_Activity:_
Reproduce only the lines of the material below that start at the line containing "(419, 348) = (639, 92): none -> yellow apple" and stop at the line containing "(706, 452) = (489, 164): purple". Keep both end lines.

_Data extracts:_
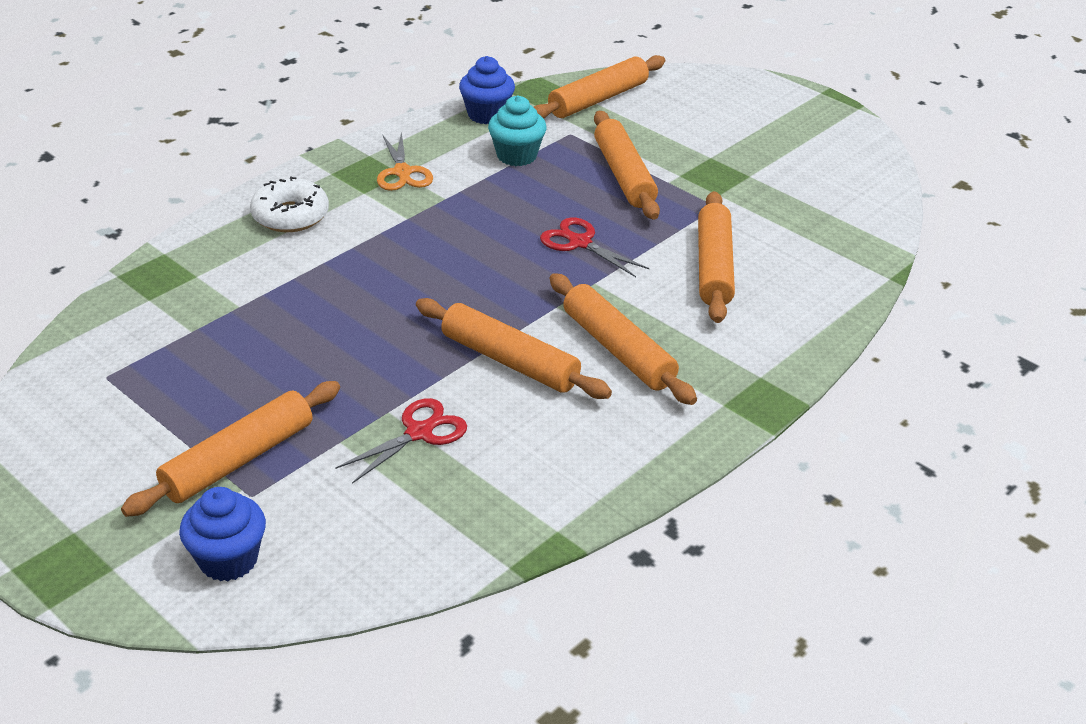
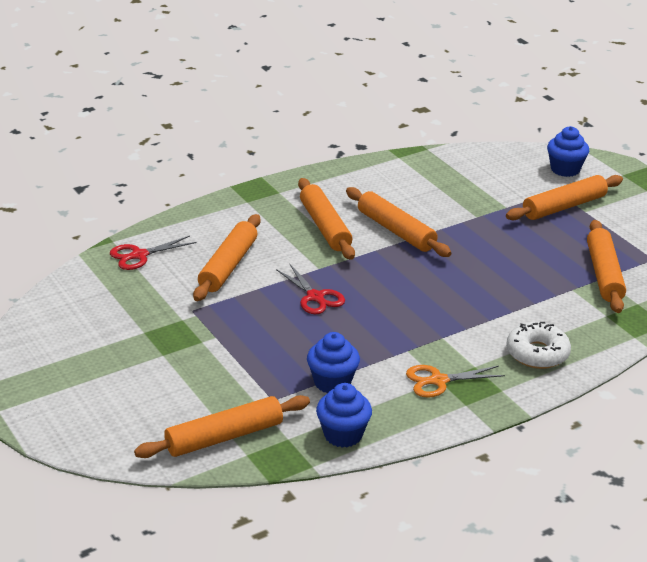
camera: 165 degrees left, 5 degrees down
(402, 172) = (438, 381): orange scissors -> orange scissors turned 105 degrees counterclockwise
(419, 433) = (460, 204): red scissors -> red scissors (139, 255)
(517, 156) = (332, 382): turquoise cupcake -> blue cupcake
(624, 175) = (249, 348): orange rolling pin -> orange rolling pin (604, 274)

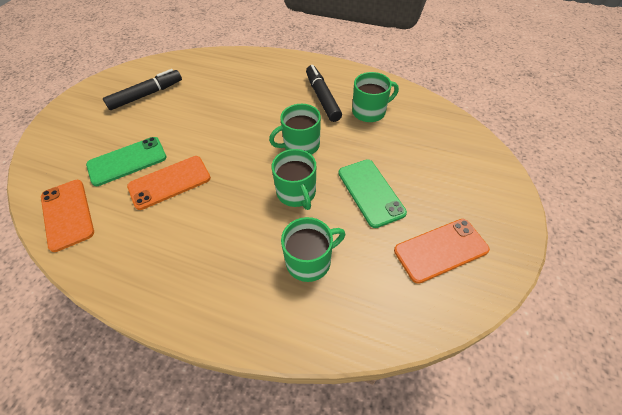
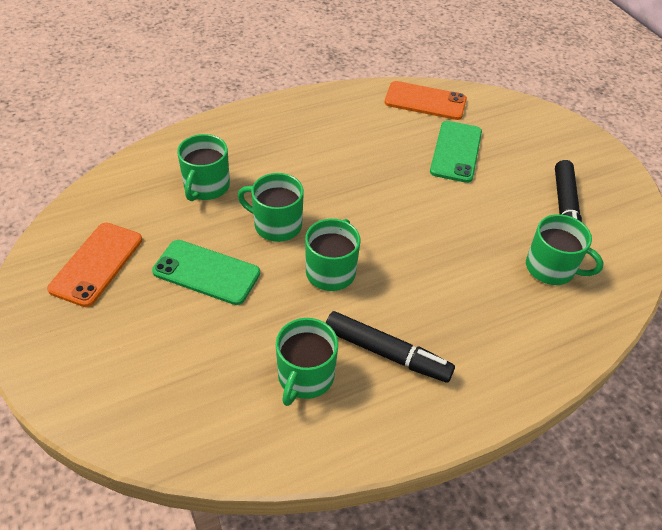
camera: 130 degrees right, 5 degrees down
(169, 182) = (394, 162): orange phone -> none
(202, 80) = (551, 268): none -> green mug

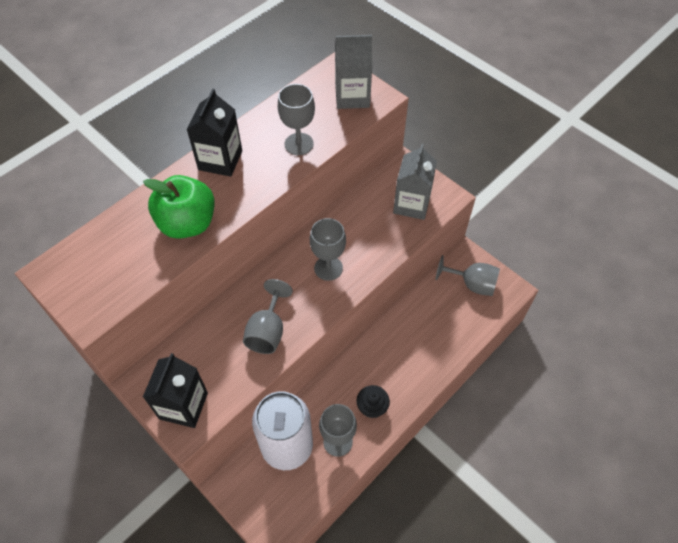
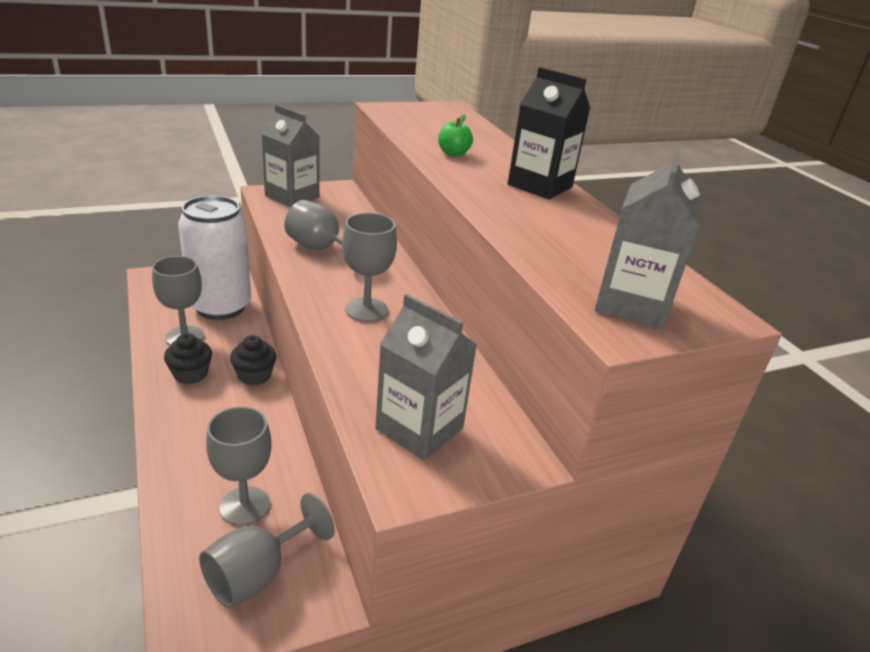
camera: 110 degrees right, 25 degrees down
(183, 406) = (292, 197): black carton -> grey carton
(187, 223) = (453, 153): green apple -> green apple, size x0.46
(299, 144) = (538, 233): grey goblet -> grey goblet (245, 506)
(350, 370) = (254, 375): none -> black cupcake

...

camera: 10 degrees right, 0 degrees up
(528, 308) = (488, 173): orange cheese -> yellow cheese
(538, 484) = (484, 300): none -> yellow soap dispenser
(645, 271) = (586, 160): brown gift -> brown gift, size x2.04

--

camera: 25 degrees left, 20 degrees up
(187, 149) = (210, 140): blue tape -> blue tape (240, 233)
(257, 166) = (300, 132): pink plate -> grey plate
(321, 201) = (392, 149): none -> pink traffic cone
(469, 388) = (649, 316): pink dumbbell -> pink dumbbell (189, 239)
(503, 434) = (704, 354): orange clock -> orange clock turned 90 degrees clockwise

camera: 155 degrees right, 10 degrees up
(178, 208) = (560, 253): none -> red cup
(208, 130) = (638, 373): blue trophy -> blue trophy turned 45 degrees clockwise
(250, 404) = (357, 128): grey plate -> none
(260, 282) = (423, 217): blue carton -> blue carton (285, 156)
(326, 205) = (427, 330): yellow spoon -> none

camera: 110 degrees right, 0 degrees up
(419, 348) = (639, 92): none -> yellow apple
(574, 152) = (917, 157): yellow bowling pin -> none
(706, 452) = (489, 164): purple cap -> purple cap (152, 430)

_Answer below:_
(419, 348) = (639, 92): none -> yellow apple
(574, 152) = (917, 157): yellow bowling pin -> none
(706, 452) = (489, 164): purple cap -> purple cap (152, 430)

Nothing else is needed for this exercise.